Saved entries
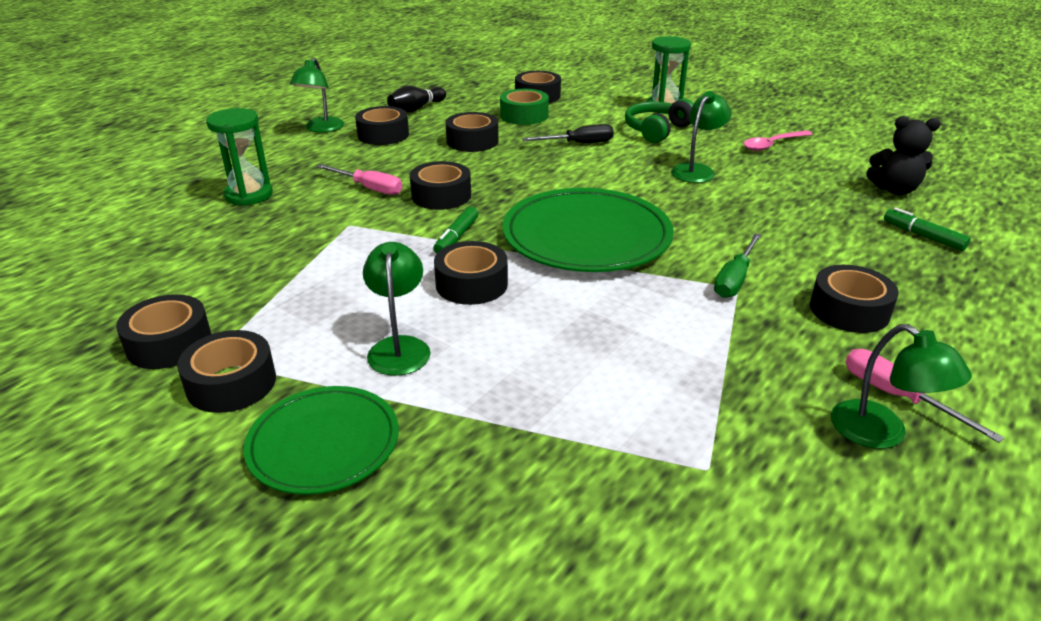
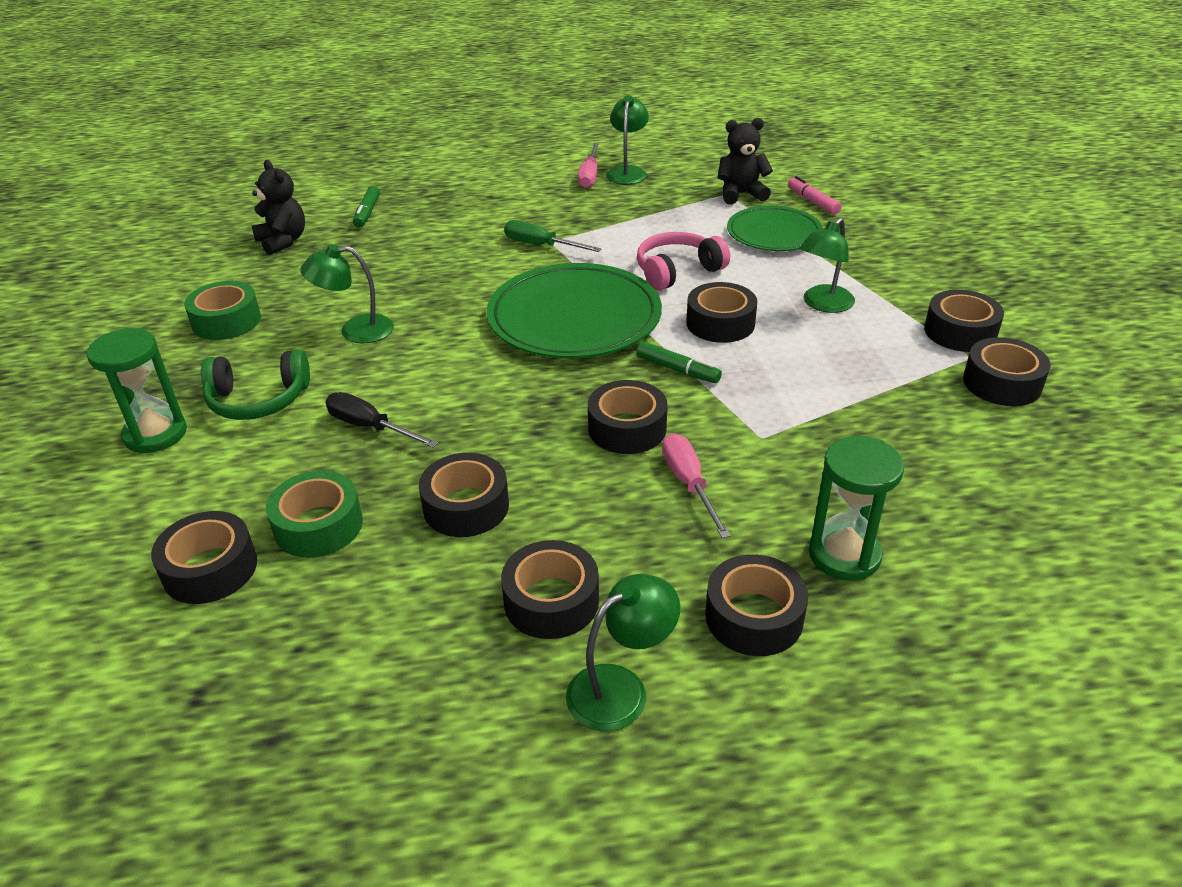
camera: 135 degrees left, 5 degrees up
(324, 443) = (915, 276): green plate -> green plate (773, 233)
(416, 109) = (414, 655): black bowling pin -> none
(456, 237) = (677, 370): green marker -> green marker turned 60 degrees clockwise
(578, 315) = (677, 271): none -> pink headphones
(580, 526) = (812, 202): none -> pink marker
(689, 479) = (741, 194): none -> black teddy bear
(734, 279) = (541, 245): green screwdriver -> green screwdriver turned 135 degrees counterclockwise
(772, 145) = (226, 321): pink spoon -> green tape
(849, 310) = (520, 206): black tape -> black tape (754, 617)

### Task
The entries above should be given again exactly, minus any pictures.

### Response for this exercise
camera: 135 degrees left, 5 degrees up
(324, 443) = (915, 276): green plate -> green plate (773, 233)
(416, 109) = (414, 655): black bowling pin -> none
(456, 237) = (677, 370): green marker -> green marker turned 60 degrees clockwise
(578, 315) = (677, 271): none -> pink headphones
(580, 526) = (812, 202): none -> pink marker
(689, 479) = (741, 194): none -> black teddy bear
(734, 279) = (541, 245): green screwdriver -> green screwdriver turned 135 degrees counterclockwise
(772, 145) = (226, 321): pink spoon -> green tape
(849, 310) = (520, 206): black tape -> black tape (754, 617)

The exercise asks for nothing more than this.